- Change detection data
◇ ◇ ◇ ◇ ◇ ◇ ◇

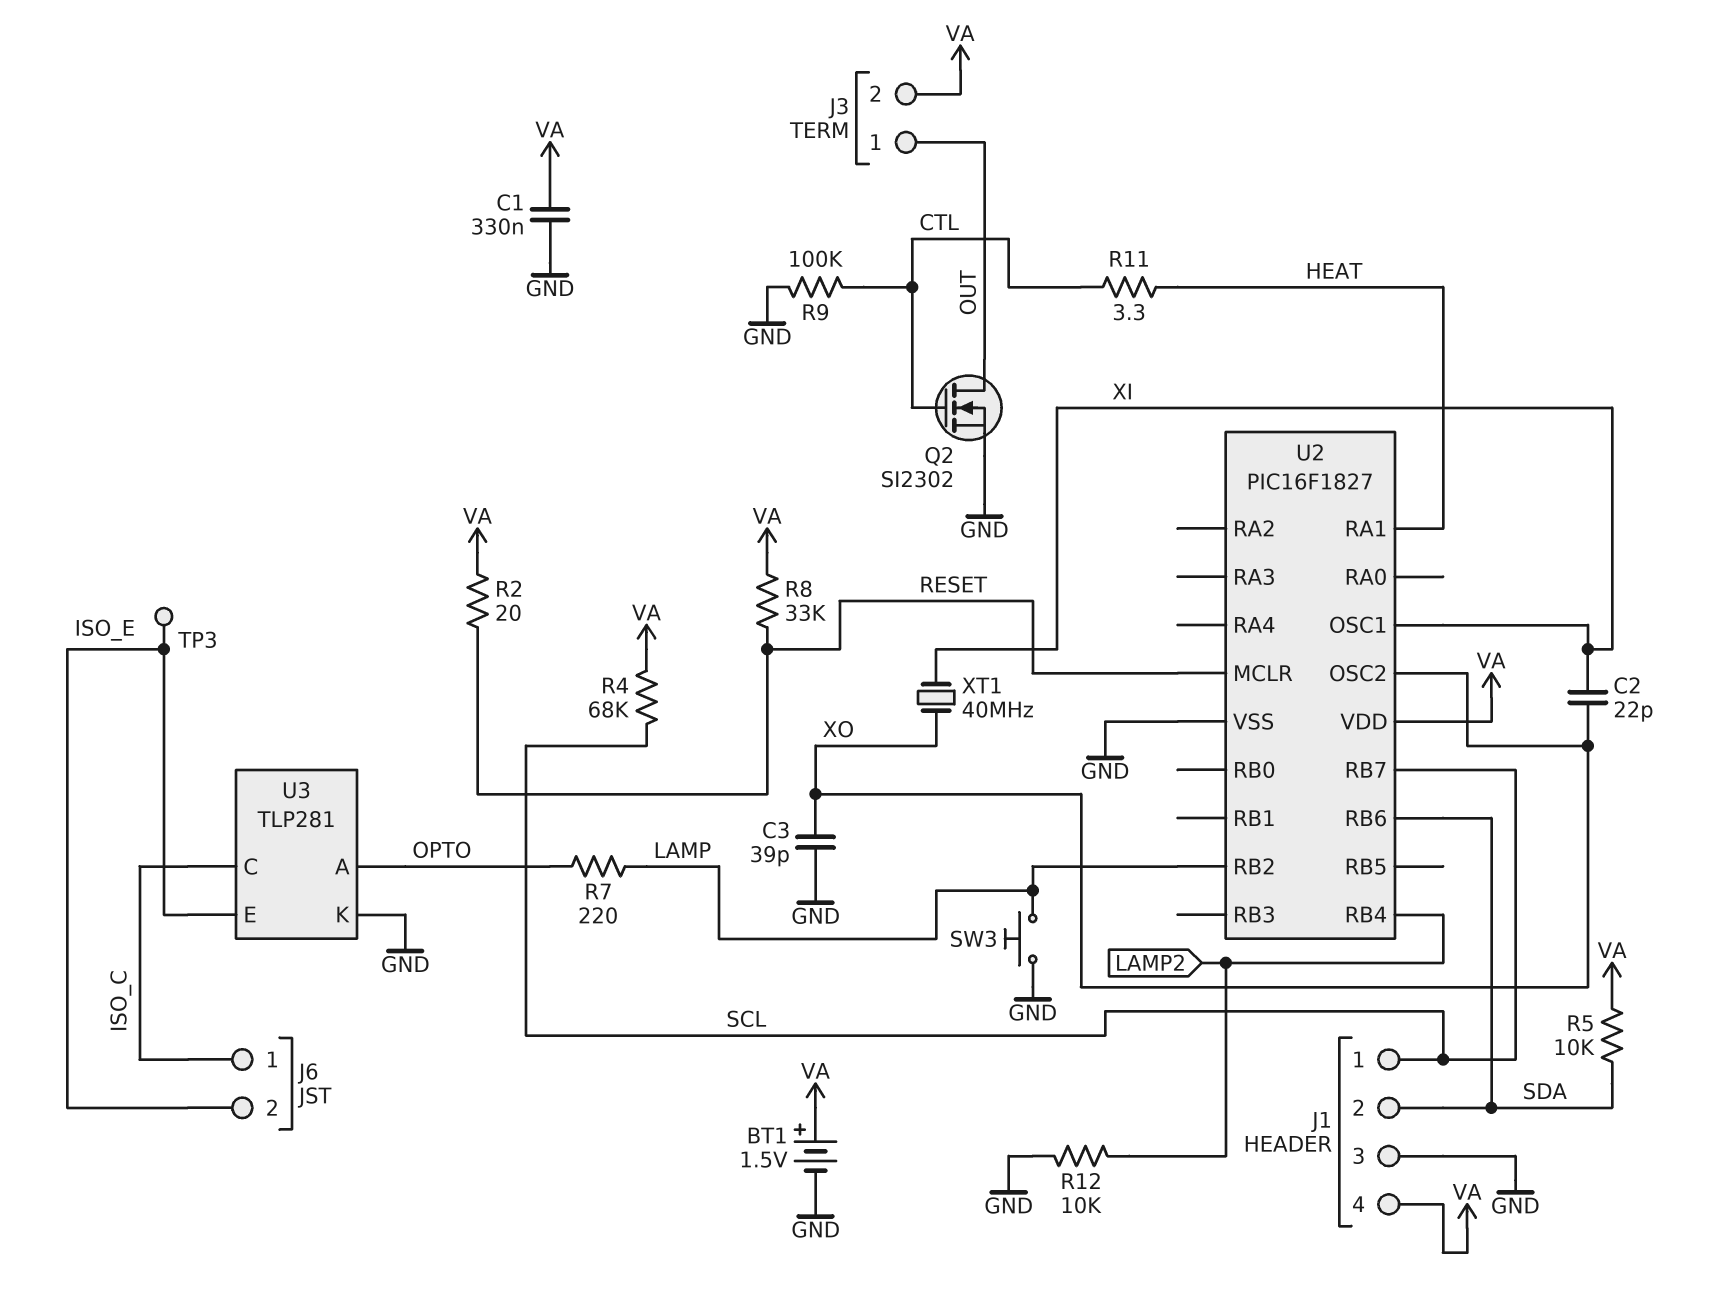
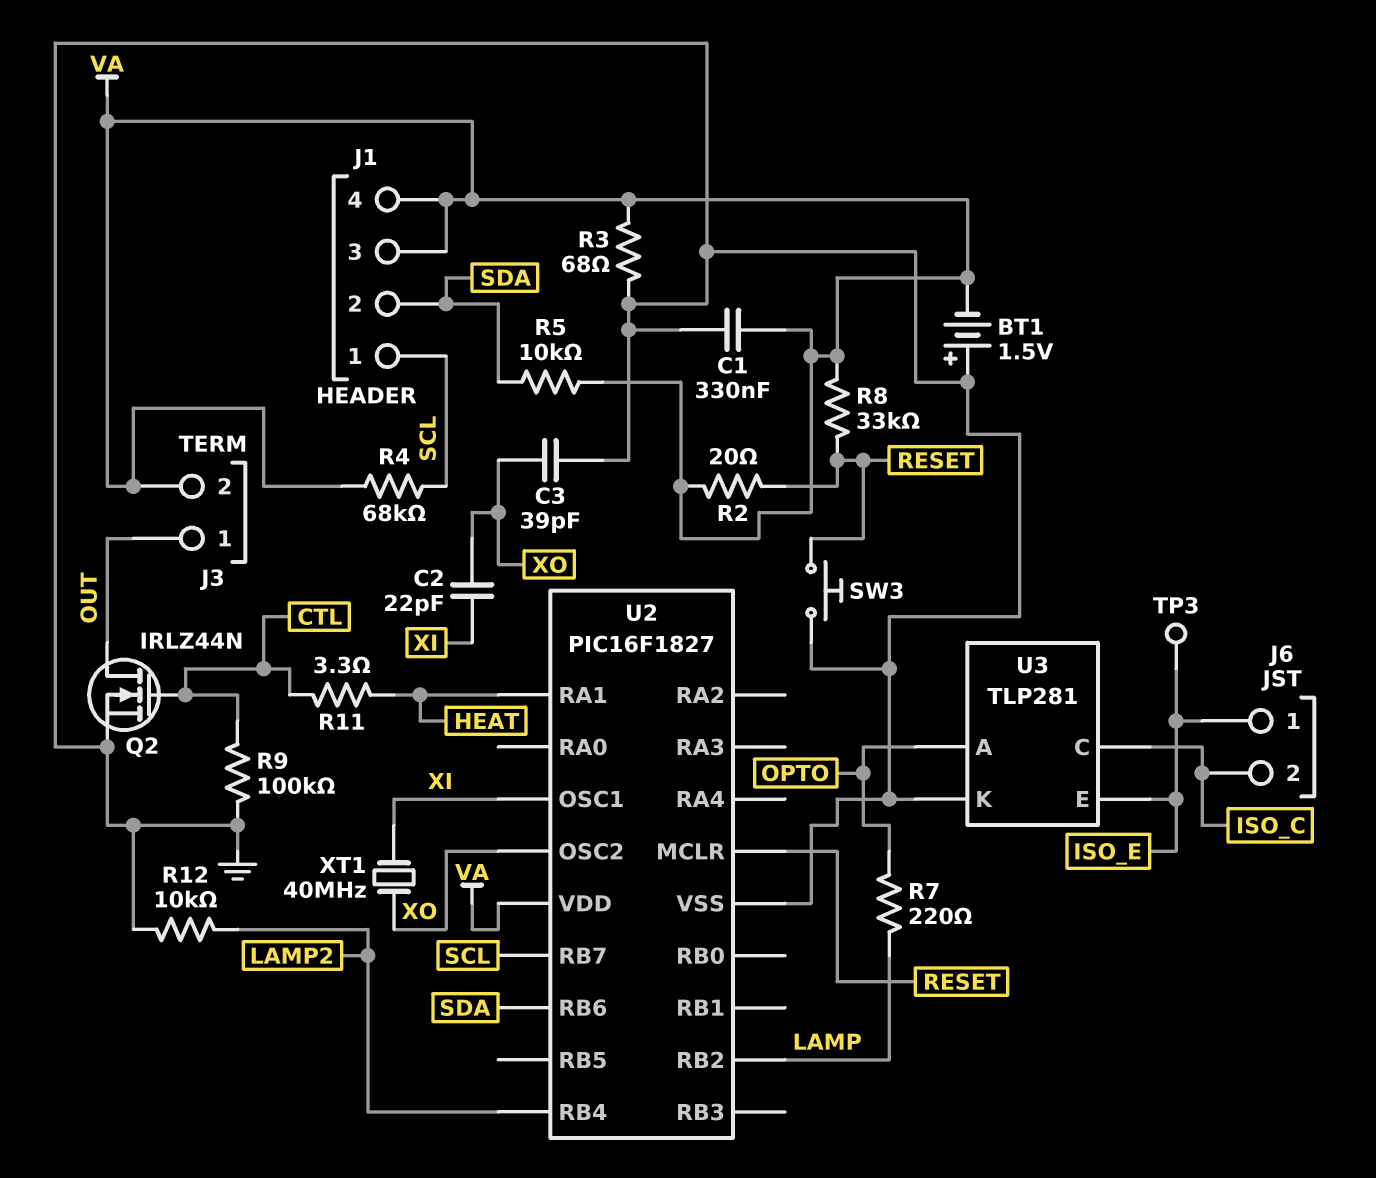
BT1: 1.5V (plus VA, minus GND) -> 1.5V (plus GND, minus VA)
J1 pin 3: GND -> VA
J6 pin 1: ISO_C -> ISO_E
J6 pin 2: ISO_E -> ISO_C
Q2: NMOS SI2302 (G CTL, D OUT, S GND) -> NMOS IRLZ44N (G CTL, D OUT, S GND)
R3: none -> 68 (GND, VA)
SW3: button (GND, LAMP) -> button (GND, RESET)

◇ ◇ ◇ ◇ ◇ ◇ ◇

- EXERCISE
For every line above, produce an exact transcription that omits the images.

- RESULT
BT1: 1.5V (plus VA, minus GND) -> 1.5V (plus GND, minus VA)
J1 pin 3: GND -> VA
J6 pin 1: ISO_C -> ISO_E
J6 pin 2: ISO_E -> ISO_C
Q2: NMOS SI2302 (G CTL, D OUT, S GND) -> NMOS IRLZ44N (G CTL, D OUT, S GND)
R3: none -> 68 (GND, VA)
SW3: button (GND, LAMP) -> button (GND, RESET)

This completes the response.